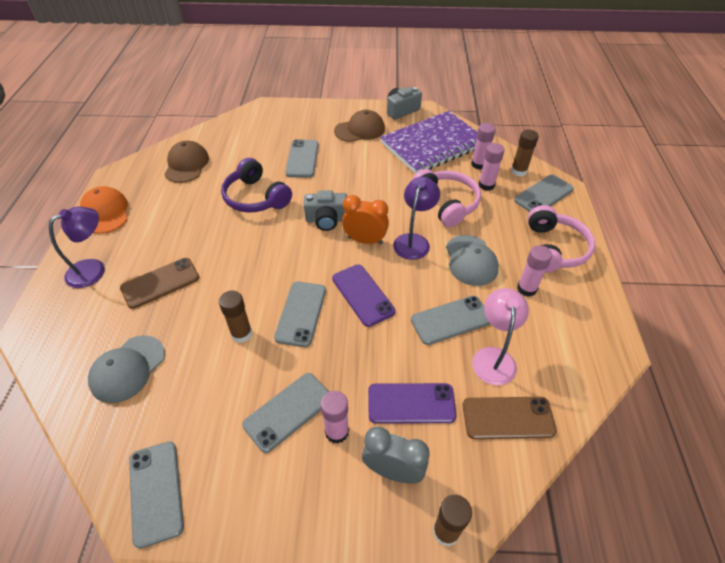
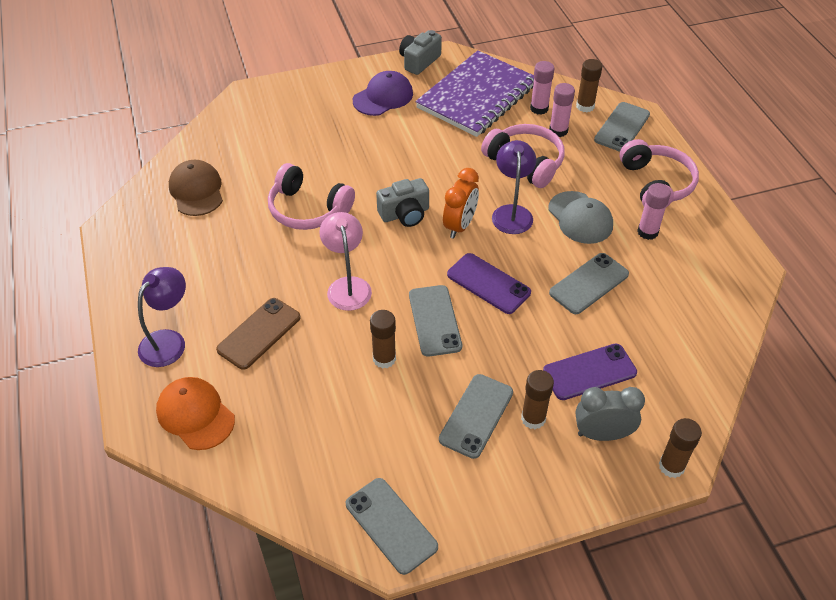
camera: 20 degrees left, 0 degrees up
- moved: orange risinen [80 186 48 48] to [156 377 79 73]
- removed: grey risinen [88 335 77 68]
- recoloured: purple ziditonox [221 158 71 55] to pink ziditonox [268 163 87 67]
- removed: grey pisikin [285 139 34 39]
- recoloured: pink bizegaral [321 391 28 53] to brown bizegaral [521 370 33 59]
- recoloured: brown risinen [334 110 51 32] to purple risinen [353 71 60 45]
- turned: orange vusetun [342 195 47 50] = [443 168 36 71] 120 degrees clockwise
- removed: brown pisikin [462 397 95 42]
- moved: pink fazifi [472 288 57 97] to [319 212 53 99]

####################

(YOUR TASK)
Go through the data above line by line, count those that contain the string "recoloured", and reply with the count only.

(WRITTEN SOLUTION)
3